#### [Saved data entries]
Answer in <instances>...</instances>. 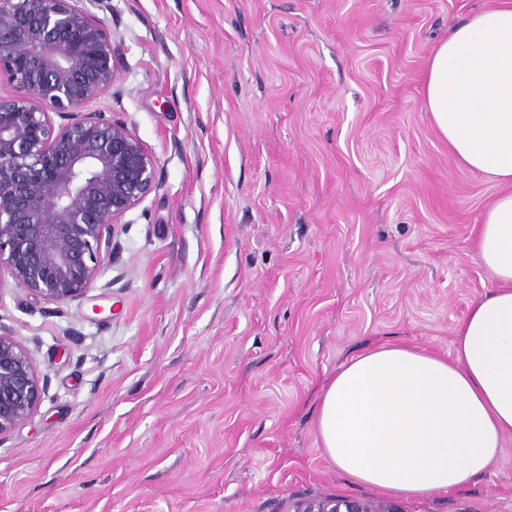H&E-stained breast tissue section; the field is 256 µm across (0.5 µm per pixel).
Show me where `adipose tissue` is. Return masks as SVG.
<instances>
[{"label": "adipose tissue", "mask_w": 512, "mask_h": 512, "mask_svg": "<svg viewBox=\"0 0 512 512\" xmlns=\"http://www.w3.org/2000/svg\"><path fill=\"white\" fill-rule=\"evenodd\" d=\"M423 107L459 168L501 188L473 238L494 285L472 300L451 357L377 345L327 378L316 418L342 474L407 497L466 486L512 436V0L439 42Z\"/></svg>", "instance_id": "adipose-tissue-1"}]
</instances>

#### [Exercise prompt]
Exactly as written, give again every line from the one containing "Show me where" through the last line of the material above, and no other lines.

#### [Expected output]
Show me where `adipose tissue` is. Return masks as SVG.
<instances>
[{"label": "adipose tissue", "mask_w": 512, "mask_h": 512, "mask_svg": "<svg viewBox=\"0 0 512 512\" xmlns=\"http://www.w3.org/2000/svg\"><path fill=\"white\" fill-rule=\"evenodd\" d=\"M423 107L459 168L501 188L473 238L494 285L472 300L451 357L377 345L327 378L316 418L342 474L407 497L466 486L512 436V0L439 42Z\"/></svg>", "instance_id": "adipose-tissue-1"}]
</instances>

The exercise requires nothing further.